■ Task goal ■
Which lines run from the one containing "spun: pink sesosuvo" to the end of the material below? Copy them exactly, pictures excluded.

Content starts

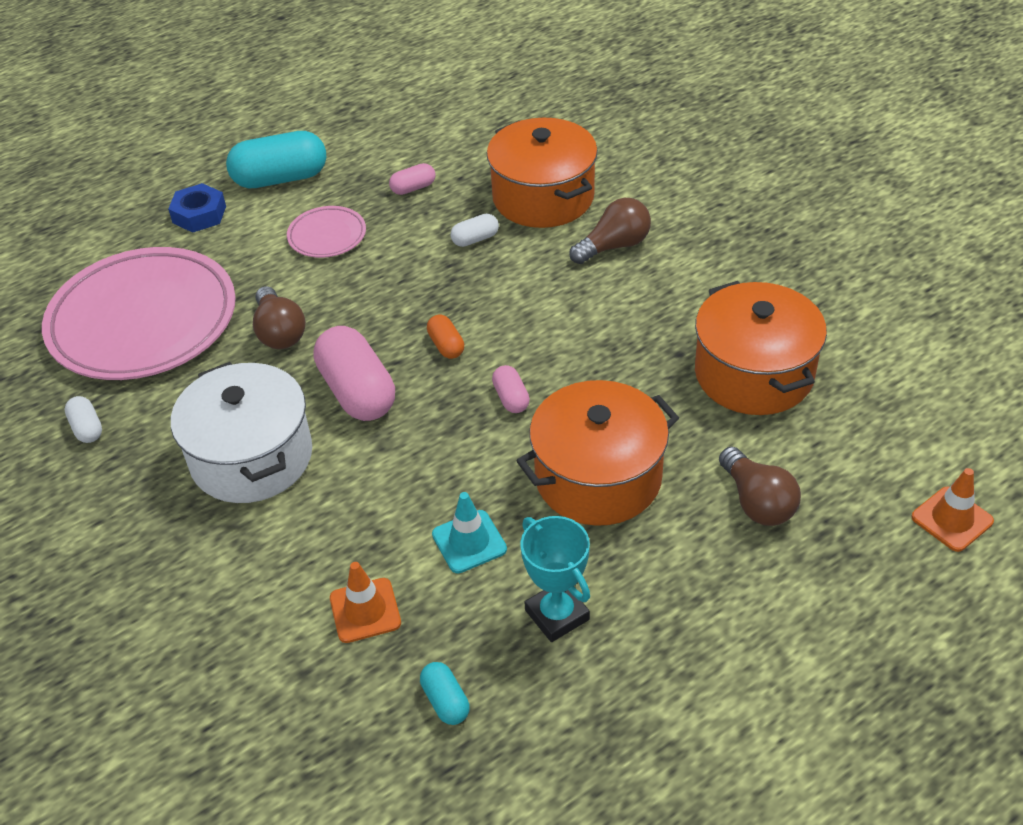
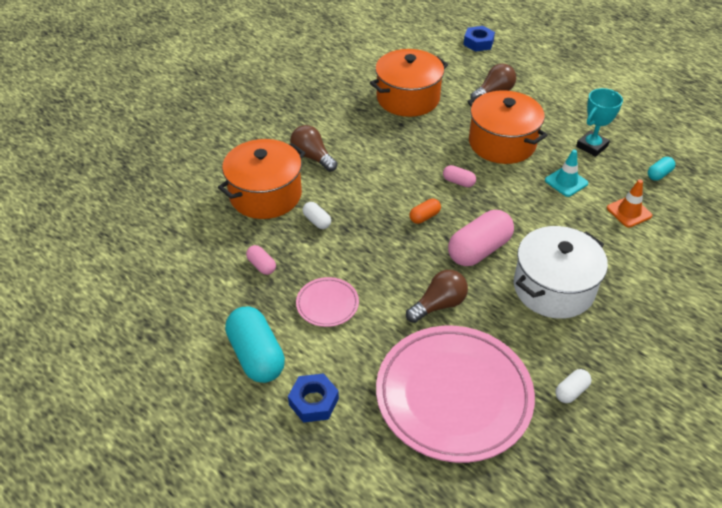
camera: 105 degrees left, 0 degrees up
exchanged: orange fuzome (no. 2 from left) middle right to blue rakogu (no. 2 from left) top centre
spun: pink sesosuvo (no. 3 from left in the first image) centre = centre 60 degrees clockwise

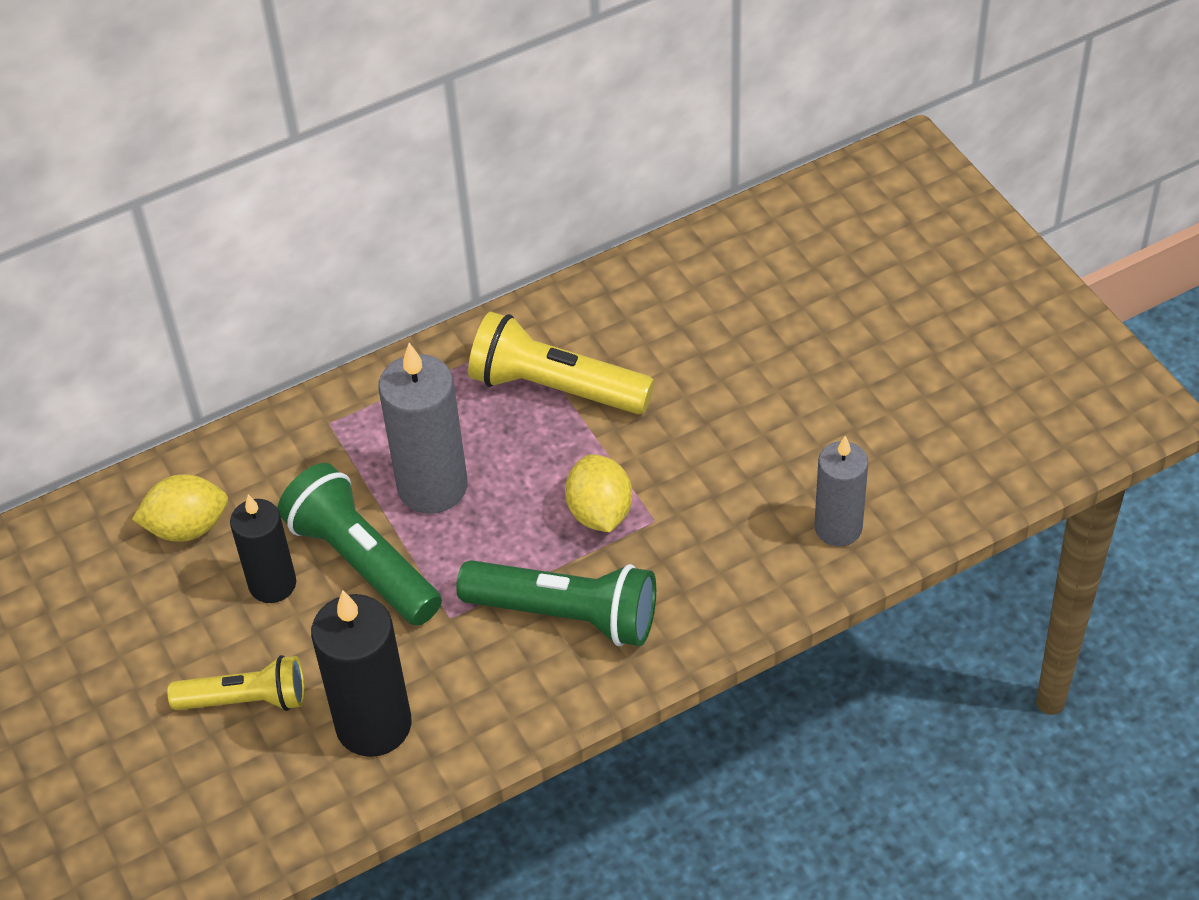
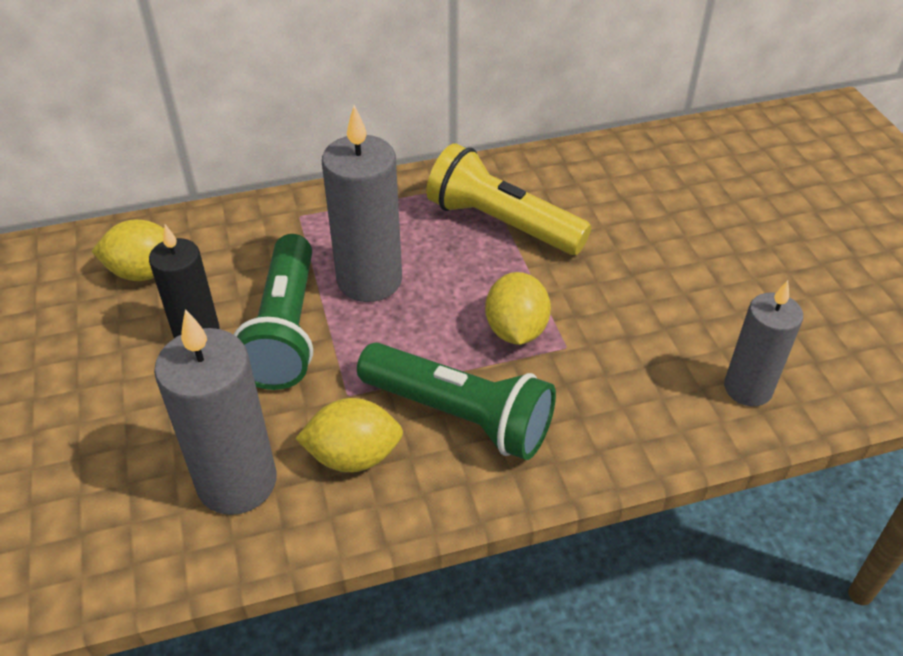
camera: 10 degrees right, 5 degrees down
missing: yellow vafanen (no. 1 from left) bottom left
appeared: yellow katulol (no. 2 from left) centre
colour: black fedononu (no. 2 from left) bottom left to grey fedononu (no. 1 from left) middle left
spun: green vafanen (no. 1 from left) middle left = middle left 150 degrees counterclockwise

Content ends

■ Answer ■
spun: pink sesosuvo (no. 3 from left in the first image) centre = centre 60 degrees clockwise

camera: 10 degrees right, 5 degrees down
missing: yellow vafanen (no. 1 from left) bottom left
appeared: yellow katulol (no. 2 from left) centre
colour: black fedononu (no. 2 from left) bottom left to grey fedononu (no. 1 from left) middle left
spun: green vafanen (no. 1 from left) middle left = middle left 150 degrees counterclockwise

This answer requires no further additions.